[Data extracted from a collection]
== Segment start ==
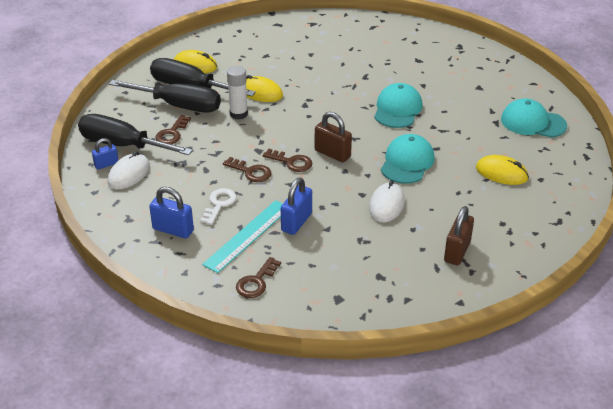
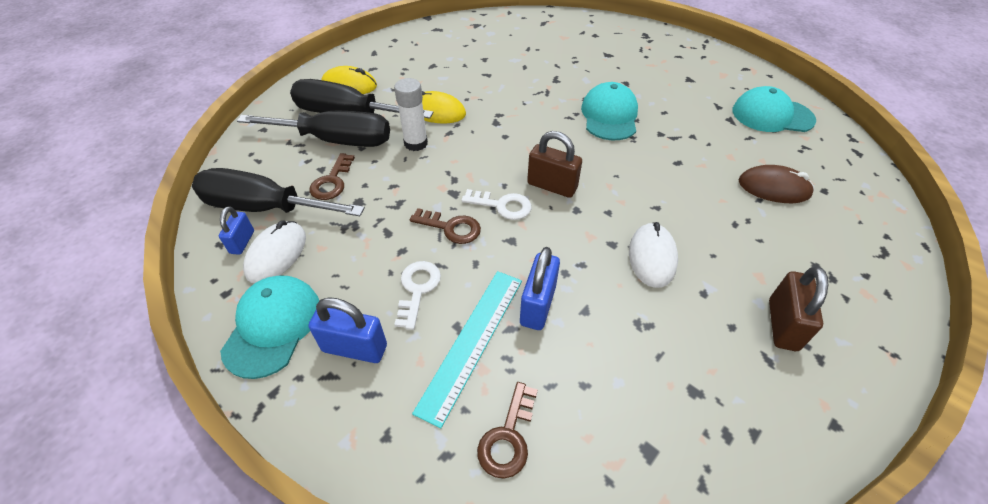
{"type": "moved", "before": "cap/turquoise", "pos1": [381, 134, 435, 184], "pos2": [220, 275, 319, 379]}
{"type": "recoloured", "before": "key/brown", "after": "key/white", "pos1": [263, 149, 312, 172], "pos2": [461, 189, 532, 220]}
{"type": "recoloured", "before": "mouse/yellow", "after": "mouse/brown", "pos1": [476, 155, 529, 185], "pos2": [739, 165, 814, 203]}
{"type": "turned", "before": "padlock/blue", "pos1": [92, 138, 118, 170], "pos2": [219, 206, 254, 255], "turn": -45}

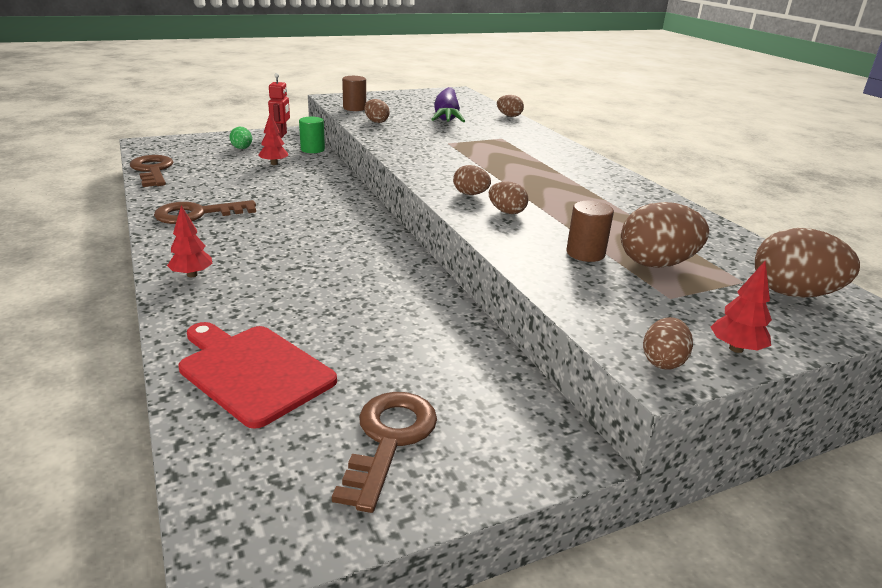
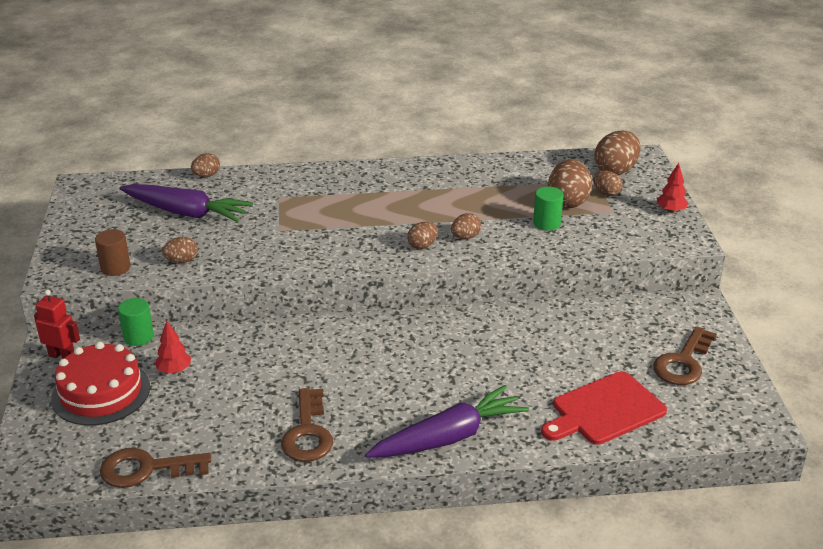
{"type": "moved", "before": "egg/brown", "pos1": [643, 317, 693, 370], "pos2": [593, 171, 623, 196]}
{"type": "replaced", "before": "tree/red", "after": "carrot/purple", "pos1": [167, 206, 213, 277], "pos2": [365, 385, 529, 458]}
{"type": "replaced", "before": "egg/green", "after": "cake/red", "pos1": [229, 127, 252, 149], "pos2": [51, 342, 150, 426]}
{"type": "recoloured", "before": "cylinder/brown", "after": "cylinder/green", "pos1": [566, 201, 614, 262], "pos2": [533, 187, 563, 231]}
{"type": "turned", "before": "key/brown", "pos1": [332, 392, 437, 513], "pos2": [653, 326, 717, 385], "turn": -90}

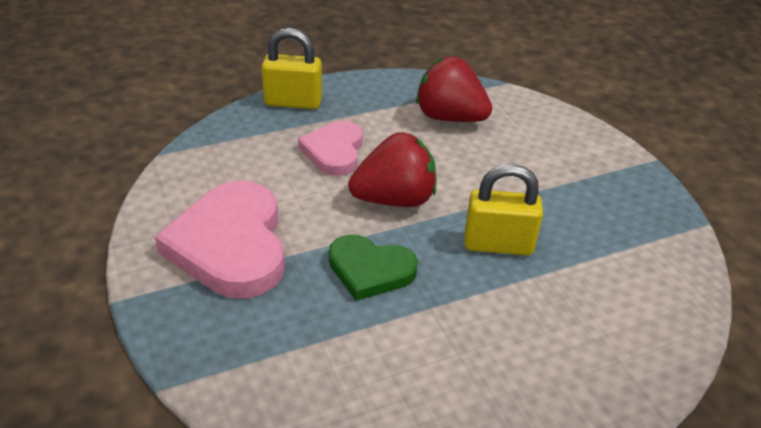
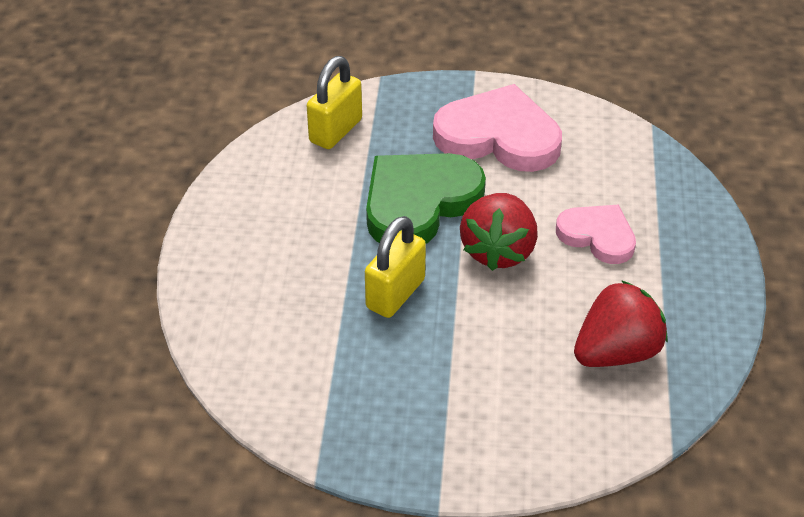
{"type": "moved", "before": "padlock/yellow", "pos1": [261, 28, 322, 109], "pos2": [307, 56, 362, 149]}
{"type": "resized", "before": "heart/green", "pos1": [329, 234, 418, 301], "pos2": [366, 153, 486, 244], "scale": 1.67}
== Segment end ==
◆ **YOUR INSTRUCTIONS**:
The lines above that include "brown" should each be listed.

◆ **ANSWER SPACE**:
{"type": "recoloured", "before": "key/brown", "after": "key/white", "pos1": [263, 149, 312, 172], "pos2": [461, 189, 532, 220]}
{"type": "recoloured", "before": "mouse/yellow", "after": "mouse/brown", "pos1": [476, 155, 529, 185], "pos2": [739, 165, 814, 203]}
{"type": "moved", "before": "egg/brown", "pos1": [643, 317, 693, 370], "pos2": [593, 171, 623, 196]}
{"type": "recoloured", "before": "cylinder/brown", "after": "cylinder/green", "pos1": [566, 201, 614, 262], "pos2": [533, 187, 563, 231]}
{"type": "turned", "before": "key/brown", "pos1": [332, 392, 437, 513], "pos2": [653, 326, 717, 385], "turn": -90}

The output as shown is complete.